## What is required:
Copy exactly the stretch of lines from the one holding "Segment every instance of adipose" through the last line of the data below, inclusive. Leave out pictures.

(Items from a dataset)

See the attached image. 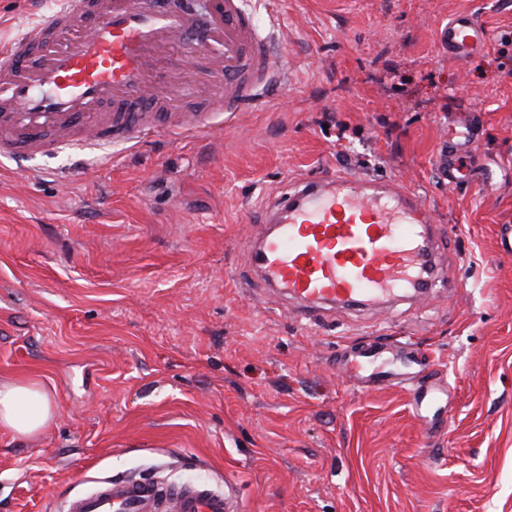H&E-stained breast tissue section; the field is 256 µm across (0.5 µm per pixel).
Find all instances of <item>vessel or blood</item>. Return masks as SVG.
I'll return each instance as SVG.
<instances>
[{
  "instance_id": "b4317fda",
  "label": "vessel or blood",
  "mask_w": 512,
  "mask_h": 512,
  "mask_svg": "<svg viewBox=\"0 0 512 512\" xmlns=\"http://www.w3.org/2000/svg\"><path fill=\"white\" fill-rule=\"evenodd\" d=\"M471 14L439 33L450 58L464 61L489 42ZM192 55V78L208 79L221 111L255 105L276 84L273 38L260 34L246 0H209L206 11L168 0H59L57 10L0 46V155L17 160L87 140L131 142L147 131L142 104L169 106L161 79L166 52ZM473 118L449 129L434 165L455 181L459 158L478 168ZM267 224L248 241V260L262 288L285 296L302 319L332 308L383 310L446 286L440 235L420 197L399 181L339 173L294 182ZM377 348L371 386L402 379ZM65 512H241L233 497L204 484L156 478L99 481L66 498Z\"/></svg>"
}]
</instances>
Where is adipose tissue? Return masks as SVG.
<instances>
[{"label": "adipose tissue", "instance_id": "obj_1", "mask_svg": "<svg viewBox=\"0 0 512 512\" xmlns=\"http://www.w3.org/2000/svg\"><path fill=\"white\" fill-rule=\"evenodd\" d=\"M56 411L51 394L36 377L0 380V430L34 437L51 423Z\"/></svg>", "mask_w": 512, "mask_h": 512}]
</instances>
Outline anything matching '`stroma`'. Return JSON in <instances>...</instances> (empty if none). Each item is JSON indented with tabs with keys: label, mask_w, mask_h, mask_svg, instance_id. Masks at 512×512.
Here are the masks:
<instances>
[{
	"label": "stroma",
	"mask_w": 512,
	"mask_h": 512,
	"mask_svg": "<svg viewBox=\"0 0 512 512\" xmlns=\"http://www.w3.org/2000/svg\"><path fill=\"white\" fill-rule=\"evenodd\" d=\"M56 7L0 0V43ZM250 7L288 72L257 108L20 166L0 155V379L38 375L58 407L38 437L0 432V512H60L125 476L205 483L243 512H512V0ZM461 12L490 42L457 62L439 30ZM464 109L482 171L454 185L434 156ZM342 172L414 189L452 290L311 322L246 287L266 203ZM392 341L435 361L442 427L343 367Z\"/></svg>",
	"instance_id": "1"
}]
</instances>
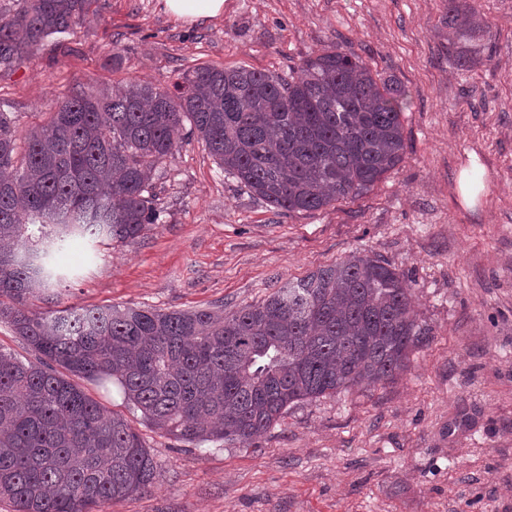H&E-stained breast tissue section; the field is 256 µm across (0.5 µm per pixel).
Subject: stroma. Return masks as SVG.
<instances>
[{"label": "stroma", "instance_id": "stroma-1", "mask_svg": "<svg viewBox=\"0 0 512 512\" xmlns=\"http://www.w3.org/2000/svg\"><path fill=\"white\" fill-rule=\"evenodd\" d=\"M471 3L488 30L469 69L448 51L444 0H224L195 23L163 0H88L74 32L0 67L20 142L90 85L170 88L202 65L283 76L333 44L409 94L403 159L359 197L278 212L188 134L156 171L157 226L52 254L68 280L31 309L228 313L362 252L404 274L426 331L394 380L293 405L249 446L142 428L156 481L105 512H512V0ZM474 159L489 190L469 208L456 179Z\"/></svg>", "mask_w": 512, "mask_h": 512}]
</instances>
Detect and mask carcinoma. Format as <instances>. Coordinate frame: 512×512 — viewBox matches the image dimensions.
<instances>
[{
  "label": "carcinoma",
  "instance_id": "cac0c4a2",
  "mask_svg": "<svg viewBox=\"0 0 512 512\" xmlns=\"http://www.w3.org/2000/svg\"><path fill=\"white\" fill-rule=\"evenodd\" d=\"M86 0H27L0 12V65L82 24ZM486 24L448 0V41L479 62ZM409 95L339 46L274 76L199 66L182 84L83 88L32 128L16 160L0 113V319L38 354L0 351V497L16 512H104L146 491L156 464L141 434L72 377L115 385L142 424L194 442L248 444L288 407L406 367L422 331L403 274L350 254L234 312L128 306L36 312L27 302L63 276L49 257L69 237L129 242L157 225L153 173L184 120L248 191L284 212H314L368 192L402 160Z\"/></svg>",
  "mask_w": 512,
  "mask_h": 512
}]
</instances>
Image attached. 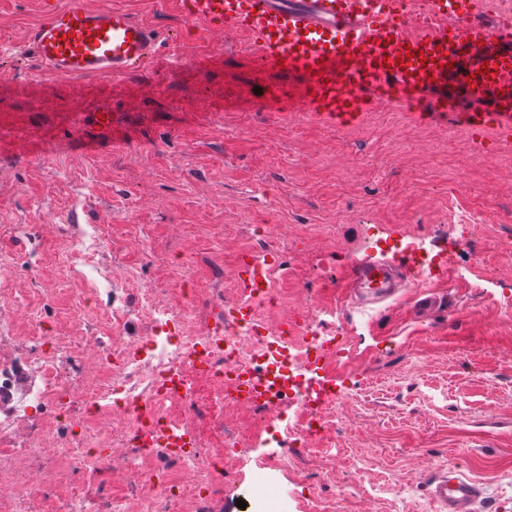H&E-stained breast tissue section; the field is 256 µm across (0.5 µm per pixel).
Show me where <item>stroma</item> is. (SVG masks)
<instances>
[{"mask_svg":"<svg viewBox=\"0 0 512 512\" xmlns=\"http://www.w3.org/2000/svg\"><path fill=\"white\" fill-rule=\"evenodd\" d=\"M47 0H0V316L28 310L66 332L82 289L235 287L249 224L287 253L276 311L335 308L353 350L329 377L351 397L320 452L272 475L278 512H310L341 489V512H436L427 488L448 466L479 483L477 512H512V140L482 148L453 117L367 110L339 126L281 95L300 77L257 63L245 36L187 20L180 0H89L158 31L164 65L133 75L33 76L18 55ZM112 114L101 124L102 110ZM479 225L453 249L455 215ZM414 239L449 269L415 284ZM397 269L395 297L364 306L355 264ZM268 449L236 463L217 512H242ZM334 482H321L325 471Z\"/></svg>","mask_w":512,"mask_h":512,"instance_id":"35a3bbf8","label":"stroma"}]
</instances>
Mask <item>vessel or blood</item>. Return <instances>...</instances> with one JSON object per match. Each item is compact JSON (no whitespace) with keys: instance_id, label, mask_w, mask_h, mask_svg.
Returning a JSON list of instances; mask_svg holds the SVG:
<instances>
[{"instance_id":"1","label":"vessel or blood","mask_w":512,"mask_h":512,"mask_svg":"<svg viewBox=\"0 0 512 512\" xmlns=\"http://www.w3.org/2000/svg\"><path fill=\"white\" fill-rule=\"evenodd\" d=\"M410 0H181L190 20H205L248 36L262 64L301 75L306 111L339 125L356 122L374 103H413L415 121L445 115L448 83L490 95L488 112H460L457 122L474 139L486 130L512 135V12L492 23L459 16L453 0H427L407 23ZM161 41L153 29L124 9L91 8L87 0H64L32 28L24 47L35 73L80 77L133 74L160 62ZM413 57H406V49ZM430 63H421L418 51ZM451 67H444L445 58ZM495 65L493 78L483 64ZM357 285L382 297L396 285L382 264L357 268ZM481 488L449 467L431 489L439 512H475Z\"/></svg>"}]
</instances>
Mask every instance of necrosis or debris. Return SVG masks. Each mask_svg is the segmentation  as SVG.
Returning <instances> with one entry per match:
<instances>
[{"label":"necrosis or debris","instance_id":"4bbe7bcc","mask_svg":"<svg viewBox=\"0 0 512 512\" xmlns=\"http://www.w3.org/2000/svg\"><path fill=\"white\" fill-rule=\"evenodd\" d=\"M246 232L257 244L250 287L230 297L182 288L174 304L150 287L132 298L111 290L120 339L92 327L22 336L0 322V512H22L34 494L41 512H180L187 502L216 512L240 448L285 433L284 463L335 432L334 399H317L315 384L343 343L316 314L286 327L266 319L289 265L265 230ZM243 401L254 414L246 435L224 422Z\"/></svg>","mask_w":512,"mask_h":512}]
</instances>
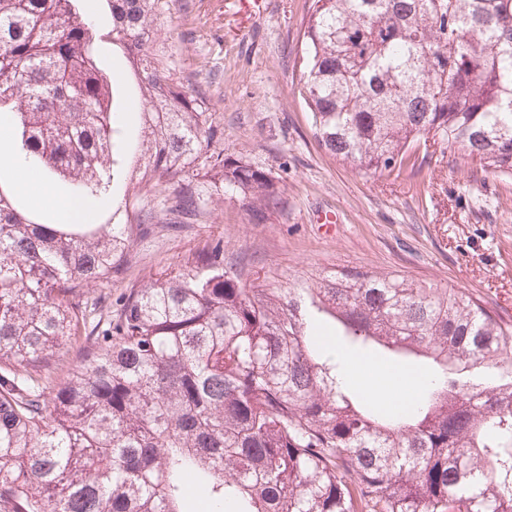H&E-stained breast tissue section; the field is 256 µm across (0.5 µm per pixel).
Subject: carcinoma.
Segmentation results:
<instances>
[{
    "label": "carcinoma",
    "mask_w": 512,
    "mask_h": 512,
    "mask_svg": "<svg viewBox=\"0 0 512 512\" xmlns=\"http://www.w3.org/2000/svg\"><path fill=\"white\" fill-rule=\"evenodd\" d=\"M169 9L0 0V512H185L191 491L211 512H512V322L469 294L358 269L269 288L217 240L115 314L86 297L148 231L132 196L169 190L170 224L227 193L253 224L285 208L155 53ZM305 38L329 155L369 176L458 147L512 177V0H314ZM21 161L93 218L29 208ZM369 349L431 365L411 405L352 385L346 353Z\"/></svg>",
    "instance_id": "obj_1"
}]
</instances>
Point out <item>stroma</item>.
Instances as JSON below:
<instances>
[{
  "mask_svg": "<svg viewBox=\"0 0 512 512\" xmlns=\"http://www.w3.org/2000/svg\"><path fill=\"white\" fill-rule=\"evenodd\" d=\"M312 0H171L156 49L185 86L206 94L217 149L265 170L287 201L273 224L225 199L188 224L150 225L110 302L164 275L210 238L243 256L252 280L288 287L336 269L395 272L458 288L512 321V178L481 171L459 148L419 171L366 176L313 136L300 94ZM331 213L332 227L314 218Z\"/></svg>",
  "mask_w": 512,
  "mask_h": 512,
  "instance_id": "35a3bbf8",
  "label": "stroma"
}]
</instances>
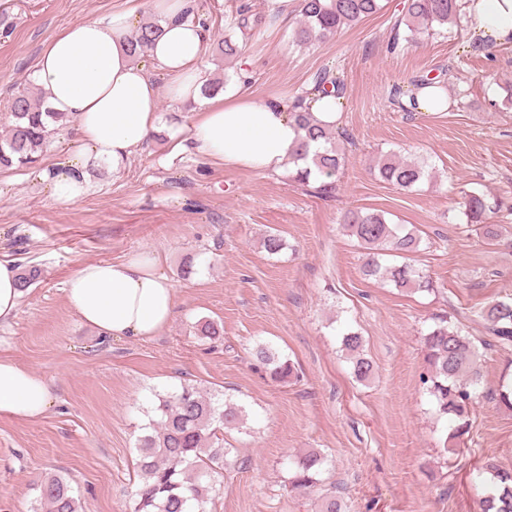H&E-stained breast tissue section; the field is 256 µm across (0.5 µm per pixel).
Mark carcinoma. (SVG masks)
Instances as JSON below:
<instances>
[{
	"mask_svg": "<svg viewBox=\"0 0 512 512\" xmlns=\"http://www.w3.org/2000/svg\"><path fill=\"white\" fill-rule=\"evenodd\" d=\"M381 9V0H302L296 40L302 44L325 40ZM464 15L463 0H407L404 16L394 23L390 48L395 50L404 43L439 34L450 25H458ZM158 31L155 21L139 25L130 41L134 58L146 56ZM9 109L12 123L8 135L0 140V165L33 163L51 133L50 124L63 121L65 114L43 111L41 100L25 91L12 98ZM293 116L304 132L289 158L294 165L293 181L308 186L316 171L340 174L345 151L336 133L313 124L307 112L295 111ZM312 142L320 143V149L311 155ZM371 169L383 182L407 191L429 177L423 162L403 159L395 153L379 156ZM503 209L512 212V206L501 197L480 190L464 193L465 223L483 225L489 239L498 237V230L496 225L486 223L487 216ZM343 226L365 250L364 275L386 278L397 288H433L430 278L410 264L384 267L379 263V252L384 250L402 255L419 251L421 239L417 235L370 209L346 211ZM482 318L499 347L512 346V300L492 303L482 311ZM342 346L351 355L354 375L361 381L368 379L373 366L360 354L361 337L347 331L342 334ZM423 349L426 373L422 383L437 414L453 421L444 441L451 448L470 430V408L481 380L478 355L470 339L449 328L442 318L424 334ZM253 355L275 380L285 381L295 375L294 365L266 345L257 346ZM156 412L158 419L153 421L151 432L139 439V483L134 512H205L204 504L219 493L215 476L230 465L229 449L219 445L217 431L243 423L244 408L185 386L160 399ZM324 463V457L315 450L297 456L291 462L289 487L298 492L313 488L319 482ZM486 473L490 475V484L483 497L482 512H512V472L489 463ZM35 490L33 512H79L78 500L61 477H50Z\"/></svg>",
	"mask_w": 512,
	"mask_h": 512,
	"instance_id": "obj_1",
	"label": "carcinoma"
}]
</instances>
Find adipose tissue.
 <instances>
[{"instance_id": "1", "label": "adipose tissue", "mask_w": 512, "mask_h": 512, "mask_svg": "<svg viewBox=\"0 0 512 512\" xmlns=\"http://www.w3.org/2000/svg\"><path fill=\"white\" fill-rule=\"evenodd\" d=\"M192 6L193 0H143L160 28L143 62L135 61L128 46L142 8L134 6L68 25L40 54L35 85L52 110L74 121L68 159L39 176L55 203L69 206L88 195L90 175L102 163L121 173L156 132L165 97L192 108L195 118L185 132L203 158L258 172L285 166L300 137L291 104L240 88L204 96L208 32L202 22L185 19ZM465 11L474 38L512 41V0H471ZM344 101V93L312 89L302 94L300 108L333 129ZM65 294L70 310L101 337L146 339L170 323L176 287L158 256L142 254L82 264ZM53 404L49 381L0 357V417L32 422Z\"/></svg>"}]
</instances>
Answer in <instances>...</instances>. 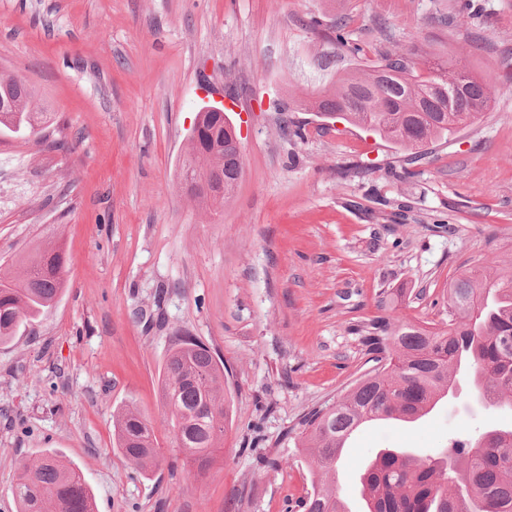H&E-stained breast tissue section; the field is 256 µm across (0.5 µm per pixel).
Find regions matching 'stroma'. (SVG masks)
<instances>
[{
  "label": "stroma",
  "mask_w": 512,
  "mask_h": 512,
  "mask_svg": "<svg viewBox=\"0 0 512 512\" xmlns=\"http://www.w3.org/2000/svg\"><path fill=\"white\" fill-rule=\"evenodd\" d=\"M385 53L493 91L411 178L400 149L338 119L320 129L302 106ZM0 72L34 86L50 138L69 143L0 135V275L57 235L67 280L0 345V512H17L19 462L46 452L80 470L98 512H303L310 467L289 433L372 369L356 325L388 300L443 324L452 279L512 257V0H0ZM206 106L225 107L243 154L215 210L177 180ZM182 332L223 361L229 396L224 456L201 483L159 398ZM128 406L162 444L148 475L114 446ZM509 427L512 403L486 409L462 384L417 423L360 429L344 454L357 468L382 448L433 457Z\"/></svg>",
  "instance_id": "stroma-1"
}]
</instances>
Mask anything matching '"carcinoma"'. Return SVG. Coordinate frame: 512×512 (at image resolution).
<instances>
[{
	"label": "carcinoma",
	"instance_id": "obj_1",
	"mask_svg": "<svg viewBox=\"0 0 512 512\" xmlns=\"http://www.w3.org/2000/svg\"><path fill=\"white\" fill-rule=\"evenodd\" d=\"M398 67L402 76L386 83L378 74ZM0 130L35 131L43 113L33 106L34 91L24 80L0 74ZM456 111L447 112L448 99ZM489 101L487 86L458 71L415 74L413 58L385 54L364 77L348 73L307 105L317 117L342 119L363 127L406 151L404 173L415 174L420 149L448 142L480 118ZM223 112L204 108L196 138L181 166L188 194L200 204L224 203L241 175L239 154L228 138ZM205 182L209 191L197 188ZM64 246H39L18 260L15 275L0 277V344L18 326L51 309L66 288ZM372 354L373 369L336 402L310 412L293 436L315 469L304 512H348L329 481L344 457L343 437L381 414L414 412L430 397L447 394L464 375L486 406L512 398V260L493 269H473L448 285V329L374 316L355 328ZM160 391L170 408L175 447L183 465L204 477L224 447L227 409L224 366L193 336H177L160 372ZM115 447L147 473L158 463L152 424L136 409L113 414ZM361 496L368 512H512V428L487 429L451 441L438 458L406 450L379 451L364 471ZM12 494L20 512H86L89 490L80 471L48 452L20 465Z\"/></svg>",
	"mask_w": 512,
	"mask_h": 512
}]
</instances>
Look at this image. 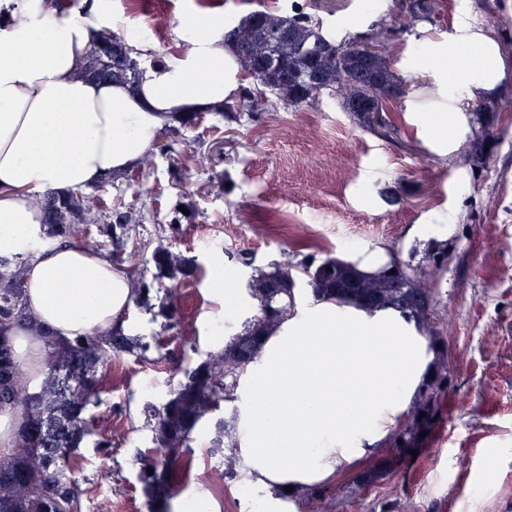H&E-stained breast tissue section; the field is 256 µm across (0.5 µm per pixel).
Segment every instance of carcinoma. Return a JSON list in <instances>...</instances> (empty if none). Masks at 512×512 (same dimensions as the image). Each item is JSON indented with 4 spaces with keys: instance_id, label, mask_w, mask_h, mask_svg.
<instances>
[{
    "instance_id": "1",
    "label": "carcinoma",
    "mask_w": 512,
    "mask_h": 512,
    "mask_svg": "<svg viewBox=\"0 0 512 512\" xmlns=\"http://www.w3.org/2000/svg\"><path fill=\"white\" fill-rule=\"evenodd\" d=\"M224 48L229 51L250 86L241 101L243 110L263 111L270 101L300 108L324 93L340 98L344 111L371 126L367 94L376 90L398 94L401 78L382 53L367 54L351 43L336 42L323 33L320 24L299 12L288 16L275 9L255 10L224 27ZM136 49L121 34L98 31L79 67L82 77L109 79L135 89L141 67ZM196 109L168 113L167 124L192 128L200 120ZM44 216L48 239L78 244L93 253H107L117 268L133 262L126 252L125 236L141 221L134 209L119 207L96 219L88 206V194L77 189L60 197L46 192L36 199ZM101 224V240L83 236L81 224ZM155 274L148 280L129 271L135 288V304L152 310L153 291L165 288L169 302L158 314L173 321L178 286L197 276L196 268L181 254L159 245L152 254ZM251 267L248 301L254 314L242 331L232 335L224 348L186 372L171 389L169 398L148 410L147 425L154 448L140 463L138 479L148 512H168L176 488L193 473L187 455L192 431L208 412L234 399L239 377L254 360L260 339L268 336L288 315L297 276L309 272L305 283L317 297H332L372 311L393 306L418 320L428 318L430 290L424 275L406 271L399 279L387 270L366 276L335 259L296 265L273 262ZM23 260L0 255V412L8 410L19 421L14 445L0 453V512H83L82 495L74 472L80 467L77 450L92 434L89 406H99L102 377L99 371L112 365V358L140 346L139 337L111 329L103 333L58 339L49 336L33 318L24 302ZM29 326L47 349L46 370L39 385L29 371L17 364L8 329L13 324ZM437 364L422 385L408 421L389 440V460L398 461L415 448L420 433L429 429L448 393V348L442 336L429 337ZM426 413L420 417V413ZM153 473H148L147 469Z\"/></svg>"
}]
</instances>
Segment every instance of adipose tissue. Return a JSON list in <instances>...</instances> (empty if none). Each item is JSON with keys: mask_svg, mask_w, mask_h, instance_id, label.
<instances>
[{"mask_svg": "<svg viewBox=\"0 0 512 512\" xmlns=\"http://www.w3.org/2000/svg\"><path fill=\"white\" fill-rule=\"evenodd\" d=\"M108 12V0H81L66 16L51 0H0V255L26 258V304L61 338L126 327L134 289L108 259L46 244L36 195L133 168L168 113L236 88L224 74L220 18L183 25L189 59L145 63L138 93L79 77ZM434 357L424 329L399 309L294 298L233 401L234 453L263 512H297L290 488L334 482L385 446Z\"/></svg>", "mask_w": 512, "mask_h": 512, "instance_id": "1", "label": "adipose tissue"}]
</instances>
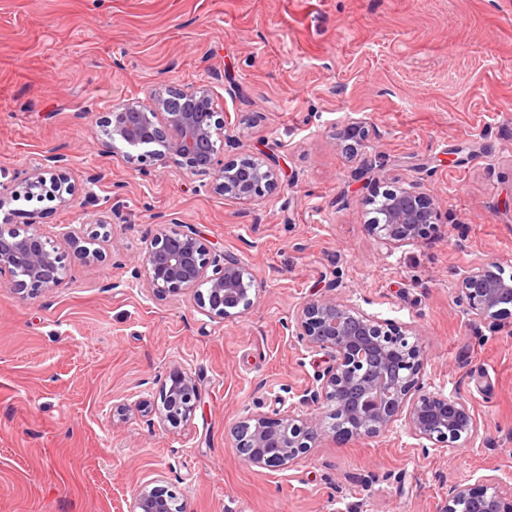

## Written solution:
Segment every instance of adipose tissue. Return a JSON list in <instances>...</instances> (empty if none). Each item is JSON with keys: mask_svg, mask_w, mask_h, instance_id, label.
<instances>
[{"mask_svg": "<svg viewBox=\"0 0 512 512\" xmlns=\"http://www.w3.org/2000/svg\"><path fill=\"white\" fill-rule=\"evenodd\" d=\"M108 12V0H81L66 16L51 0H0V255L26 258V304L61 338L126 327L134 289L108 259L46 244L36 195L133 168L168 113L236 88L224 74L220 18L183 25L189 59L145 63L138 93L79 77ZM434 357L424 329L399 309L294 298L233 401L234 453L263 512H297L290 488L334 482L385 446Z\"/></svg>", "mask_w": 512, "mask_h": 512, "instance_id": "1", "label": "adipose tissue"}]
</instances>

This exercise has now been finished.